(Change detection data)
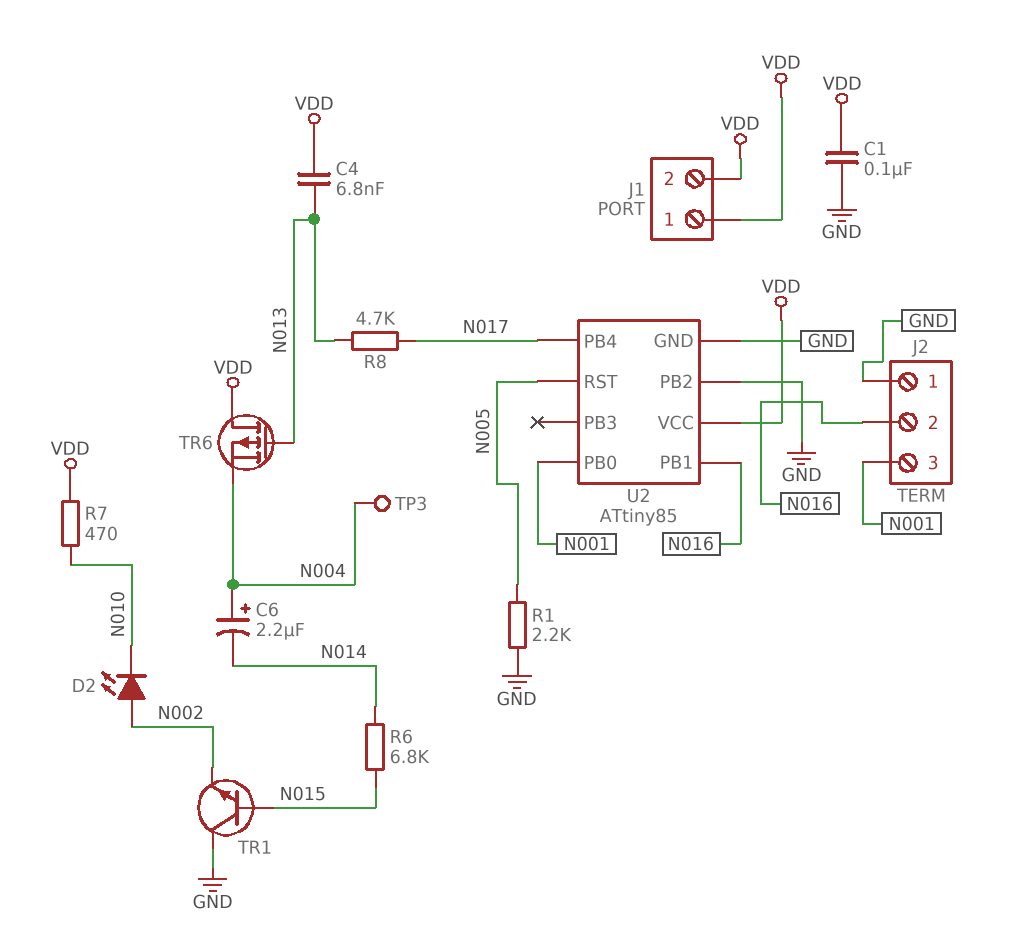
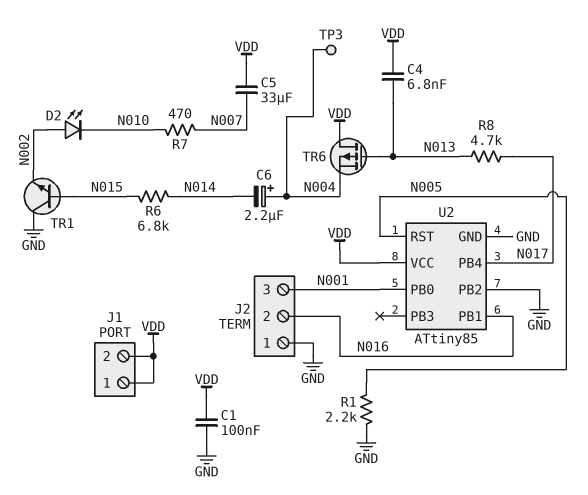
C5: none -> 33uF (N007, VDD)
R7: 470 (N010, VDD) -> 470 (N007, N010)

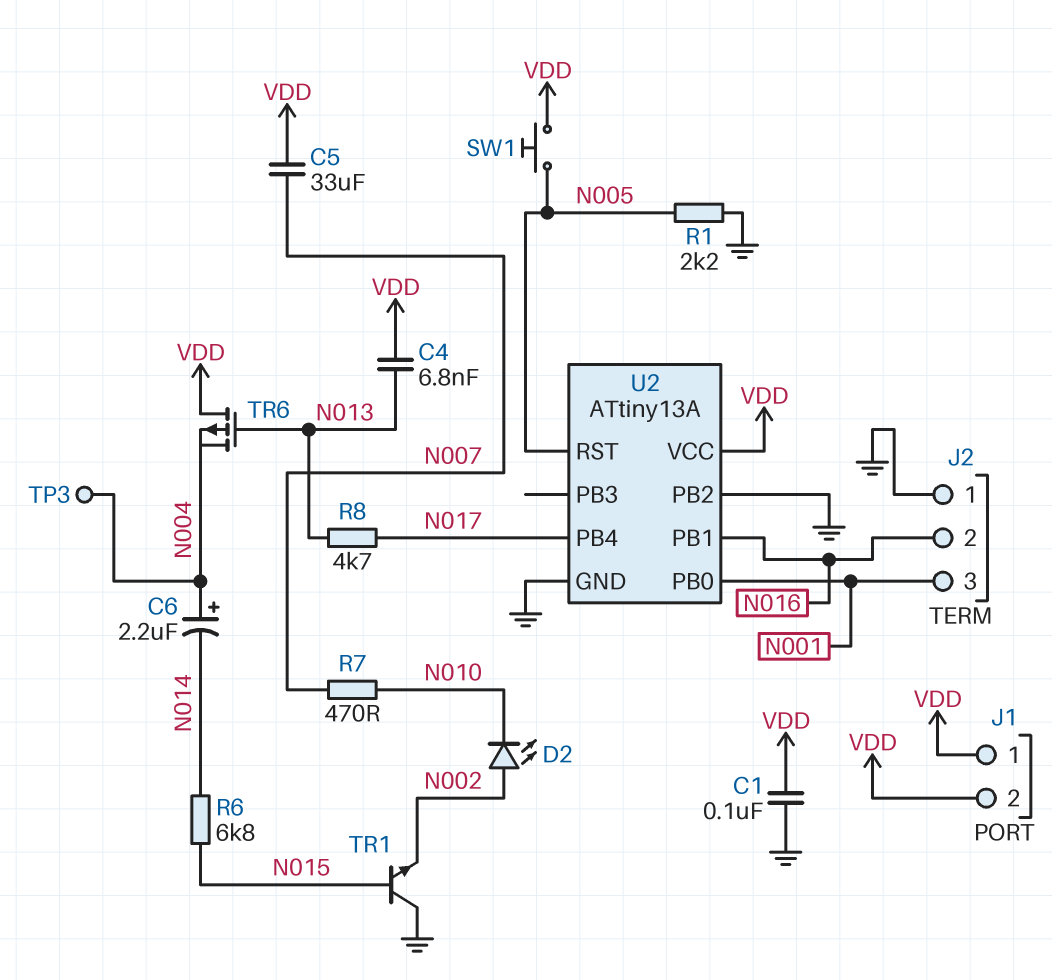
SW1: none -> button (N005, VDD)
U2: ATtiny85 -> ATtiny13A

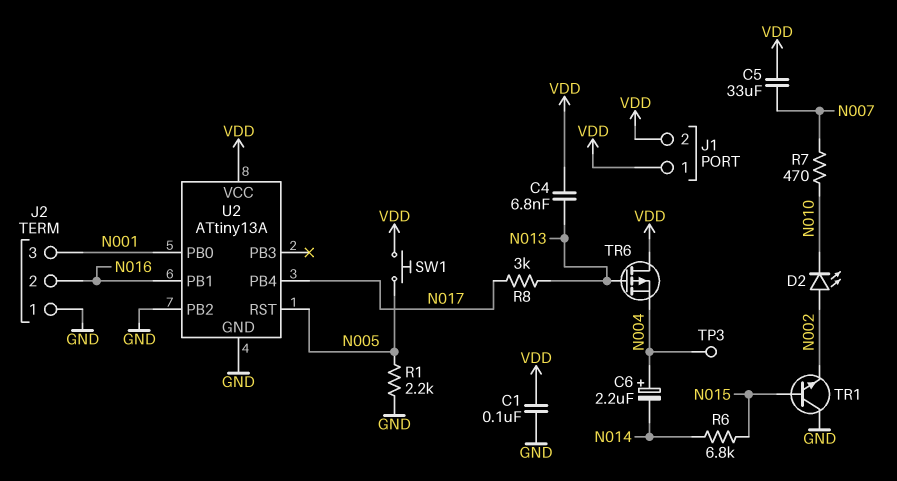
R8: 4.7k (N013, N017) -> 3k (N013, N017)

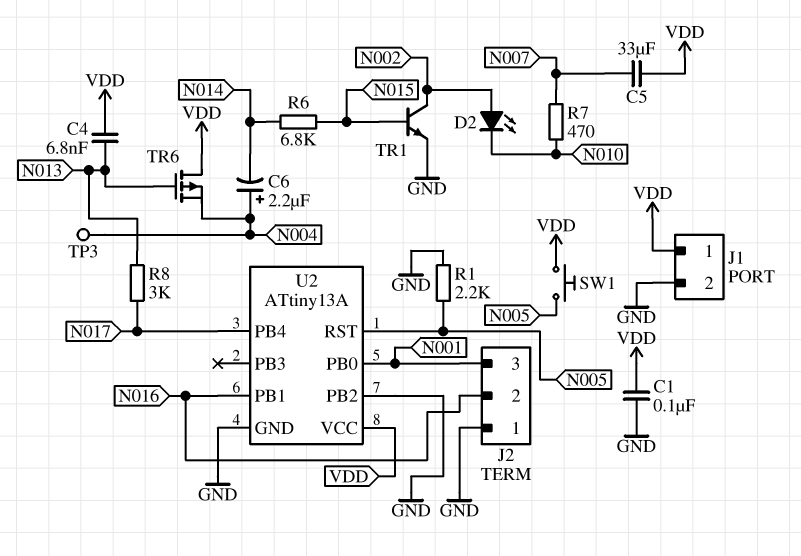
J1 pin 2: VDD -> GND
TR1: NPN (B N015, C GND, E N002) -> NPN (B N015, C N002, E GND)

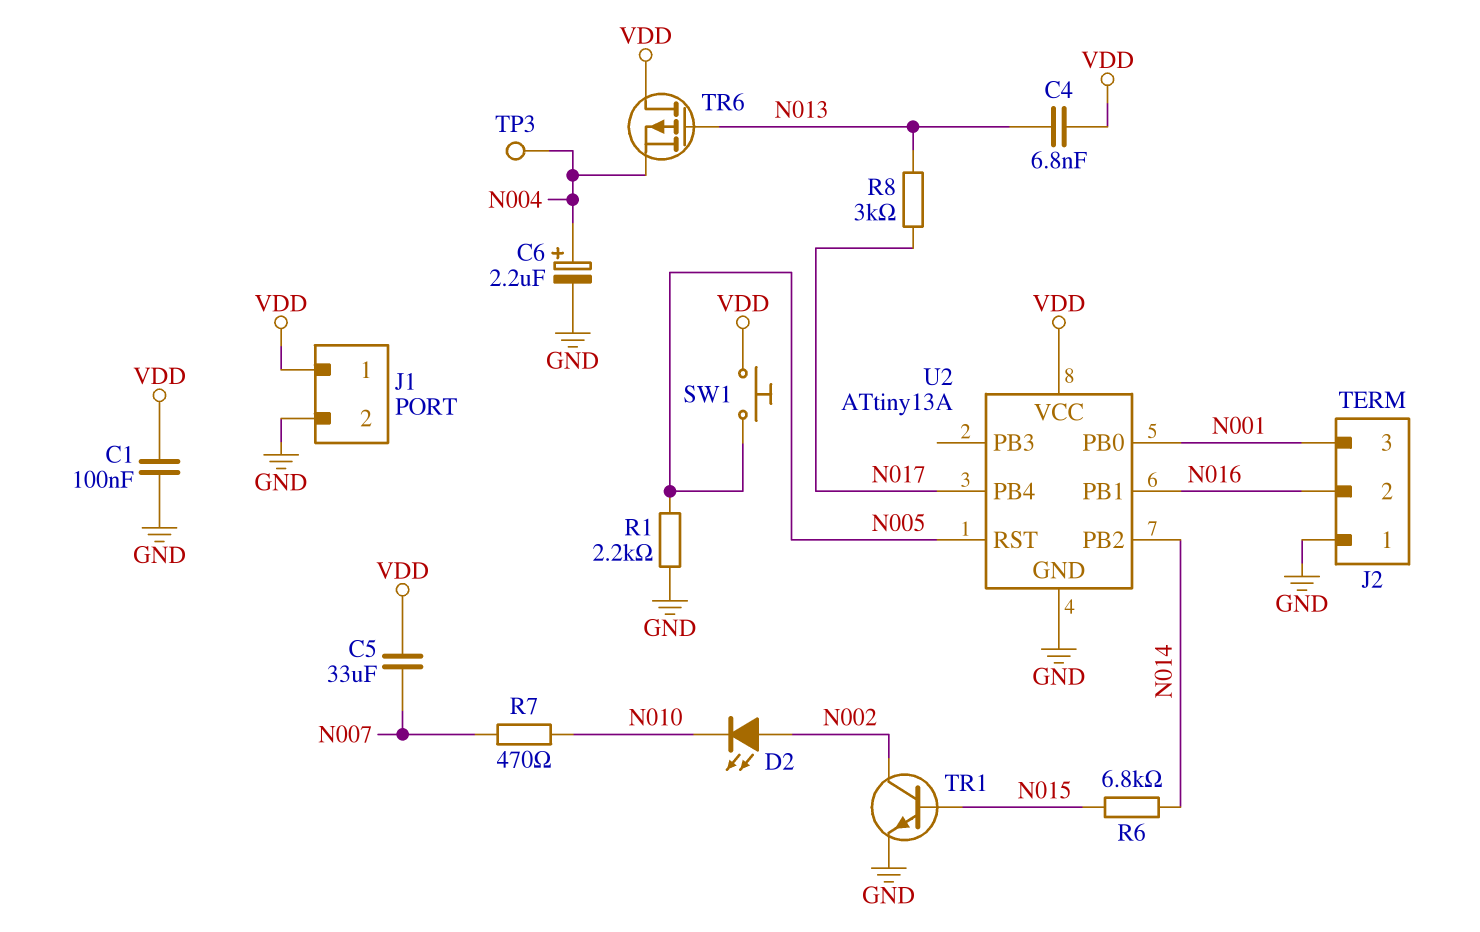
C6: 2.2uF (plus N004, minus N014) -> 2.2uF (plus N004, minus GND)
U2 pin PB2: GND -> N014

» **Required action**: Quote each entry above verbatim and drop the pictures.

» **Finished task**:
C5: none -> 33uF (N007, VDD)
R7: 470 (N010, VDD) -> 470 (N007, N010)

SW1: none -> button (N005, VDD)
U2: ATtiny85 -> ATtiny13A

R8: 4.7k (N013, N017) -> 3k (N013, N017)

J1 pin 2: VDD -> GND
TR1: NPN (B N015, C GND, E N002) -> NPN (B N015, C N002, E GND)

C6: 2.2uF (plus N004, minus N014) -> 2.2uF (plus N004, minus GND)
U2 pin PB2: GND -> N014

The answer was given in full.